> **Given data**:
┄┄┄┄┄┄

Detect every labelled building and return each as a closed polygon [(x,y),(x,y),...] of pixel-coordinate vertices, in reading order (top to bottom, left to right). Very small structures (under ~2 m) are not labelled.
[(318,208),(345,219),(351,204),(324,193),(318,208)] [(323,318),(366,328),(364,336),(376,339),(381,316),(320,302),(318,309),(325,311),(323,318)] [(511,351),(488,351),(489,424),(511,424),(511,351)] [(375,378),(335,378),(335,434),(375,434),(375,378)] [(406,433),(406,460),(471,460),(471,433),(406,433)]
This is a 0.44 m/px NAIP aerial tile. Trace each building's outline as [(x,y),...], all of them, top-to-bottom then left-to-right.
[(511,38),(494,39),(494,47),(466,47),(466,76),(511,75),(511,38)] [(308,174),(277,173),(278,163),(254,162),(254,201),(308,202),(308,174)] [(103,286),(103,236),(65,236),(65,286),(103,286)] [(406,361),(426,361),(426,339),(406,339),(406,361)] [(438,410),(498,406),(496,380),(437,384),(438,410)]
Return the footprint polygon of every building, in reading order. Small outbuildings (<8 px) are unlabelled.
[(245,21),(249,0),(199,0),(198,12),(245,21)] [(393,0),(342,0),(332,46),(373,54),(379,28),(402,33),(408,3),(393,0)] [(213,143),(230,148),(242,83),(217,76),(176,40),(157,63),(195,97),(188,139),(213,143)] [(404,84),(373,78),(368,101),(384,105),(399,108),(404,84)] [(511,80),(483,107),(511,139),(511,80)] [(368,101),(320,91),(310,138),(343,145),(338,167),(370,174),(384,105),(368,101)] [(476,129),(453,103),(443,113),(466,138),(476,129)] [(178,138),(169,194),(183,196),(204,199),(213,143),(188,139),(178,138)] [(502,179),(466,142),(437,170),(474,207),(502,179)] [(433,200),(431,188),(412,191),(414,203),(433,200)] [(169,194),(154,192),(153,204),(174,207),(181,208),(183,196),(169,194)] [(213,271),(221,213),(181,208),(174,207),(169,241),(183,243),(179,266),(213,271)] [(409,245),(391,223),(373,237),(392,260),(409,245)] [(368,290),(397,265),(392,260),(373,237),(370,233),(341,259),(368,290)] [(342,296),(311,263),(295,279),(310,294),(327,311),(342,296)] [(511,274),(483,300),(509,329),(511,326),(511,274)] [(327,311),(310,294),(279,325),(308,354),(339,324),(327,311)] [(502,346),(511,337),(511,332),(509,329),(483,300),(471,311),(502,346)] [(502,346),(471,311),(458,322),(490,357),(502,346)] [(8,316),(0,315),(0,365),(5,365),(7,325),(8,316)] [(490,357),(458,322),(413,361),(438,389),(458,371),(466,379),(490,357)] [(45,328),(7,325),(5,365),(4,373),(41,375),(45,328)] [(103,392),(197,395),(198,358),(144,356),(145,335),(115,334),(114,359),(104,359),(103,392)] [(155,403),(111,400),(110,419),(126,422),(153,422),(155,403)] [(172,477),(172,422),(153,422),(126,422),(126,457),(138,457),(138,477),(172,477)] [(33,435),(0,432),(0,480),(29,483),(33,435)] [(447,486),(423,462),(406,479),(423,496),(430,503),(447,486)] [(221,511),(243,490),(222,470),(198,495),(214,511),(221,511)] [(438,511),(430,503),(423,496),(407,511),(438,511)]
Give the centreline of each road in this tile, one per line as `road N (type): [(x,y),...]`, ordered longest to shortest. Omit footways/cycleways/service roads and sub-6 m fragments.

┄┄┄┄┄┄

> **Work instructions**:
Count the lines in the listing that contain the string "bottom", with case counting. Give only the number.

> **Exercise solution**:
2